Task to carry out:
Please repeat, precisely as written, only the lines from the one containing "green domino: 7 -> 5" through the last line of the records below, pictures omitted.

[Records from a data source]
************
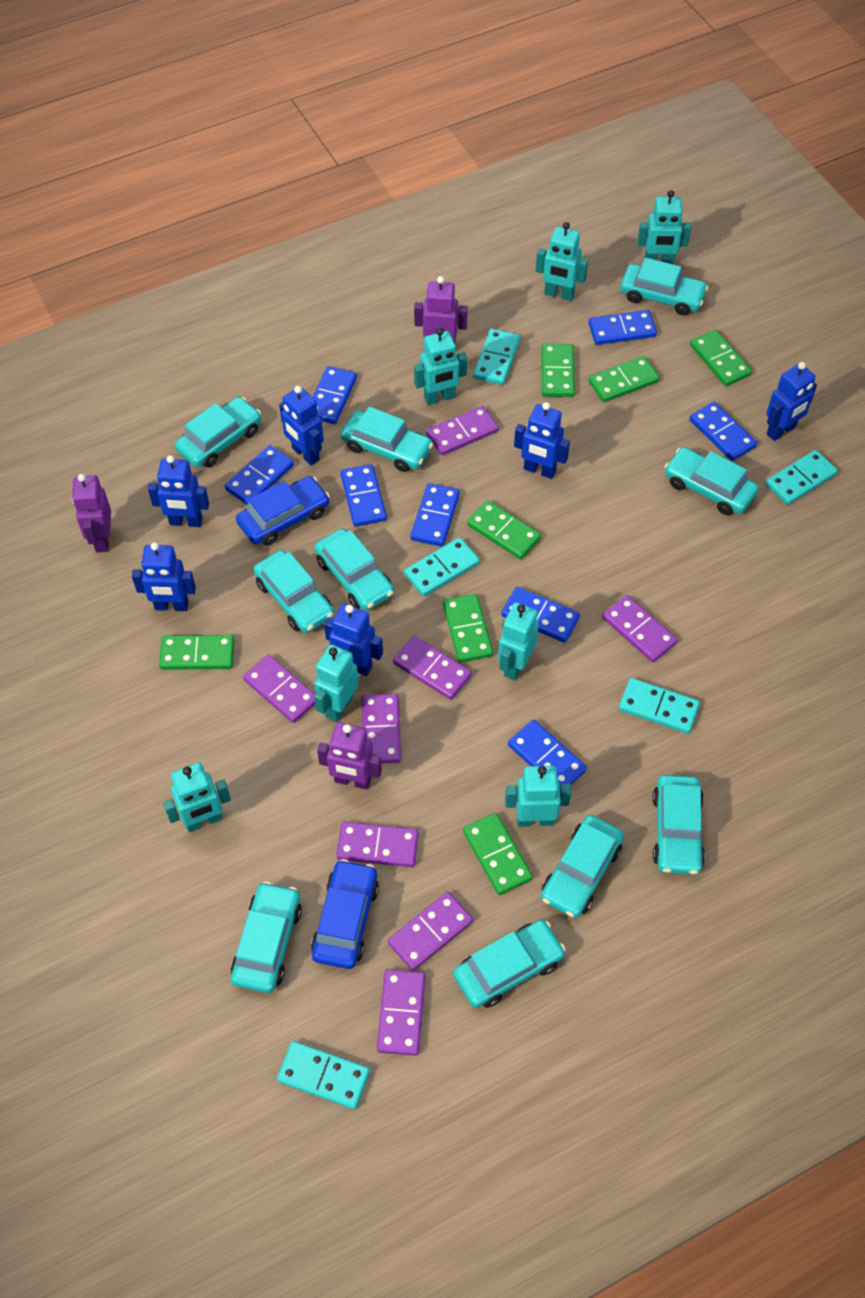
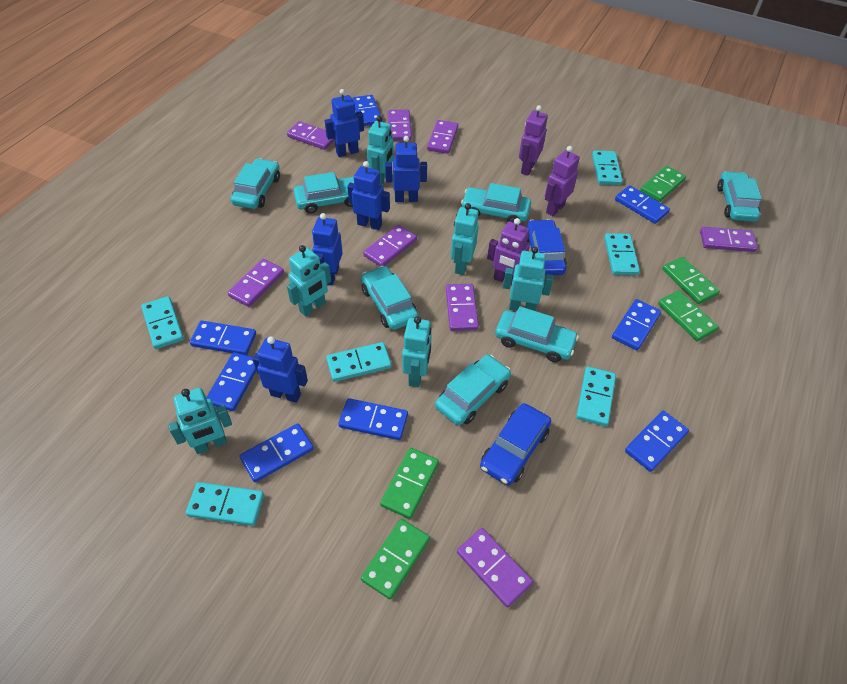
blue robot: 6 -> 5
green domino: 7 -> 5
turquoise car: 10 -> 7
turquoise domino: 5 -> 6
turquoise robot: 7 -> 6

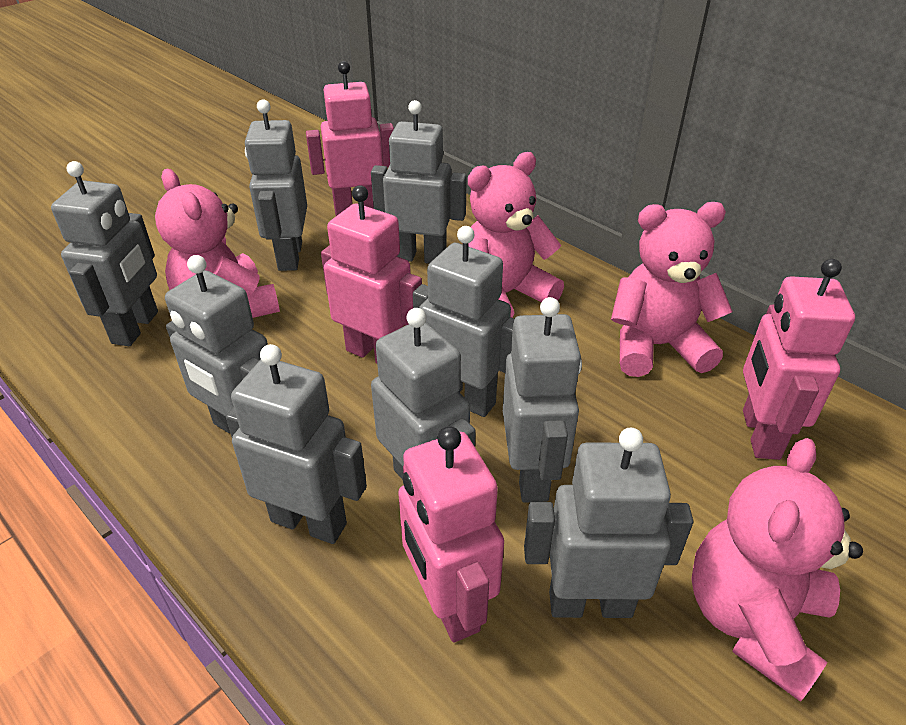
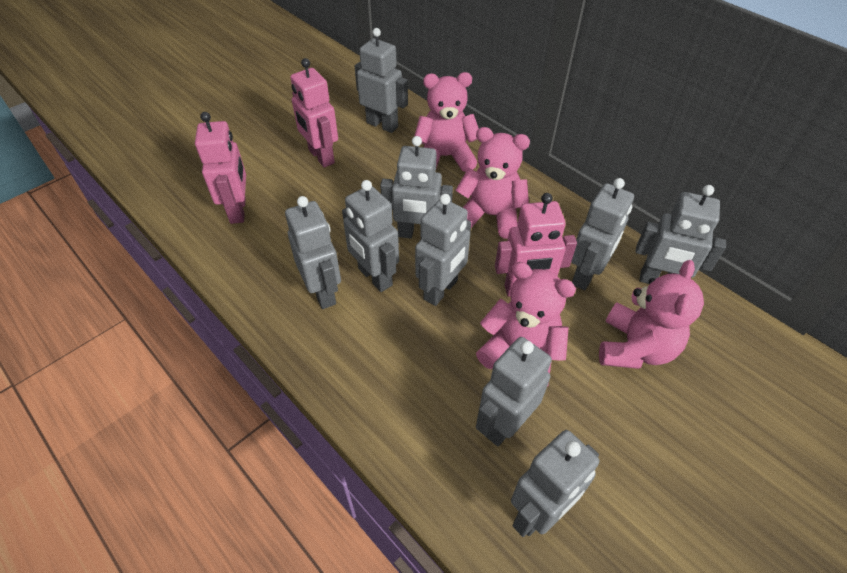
pink robot: 4 -> 3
************
Response to the exercise:
green domino: 7 -> 5
turquoise car: 10 -> 7
turquoise domino: 5 -> 6
turquoise robot: 7 -> 6

pink robot: 4 -> 3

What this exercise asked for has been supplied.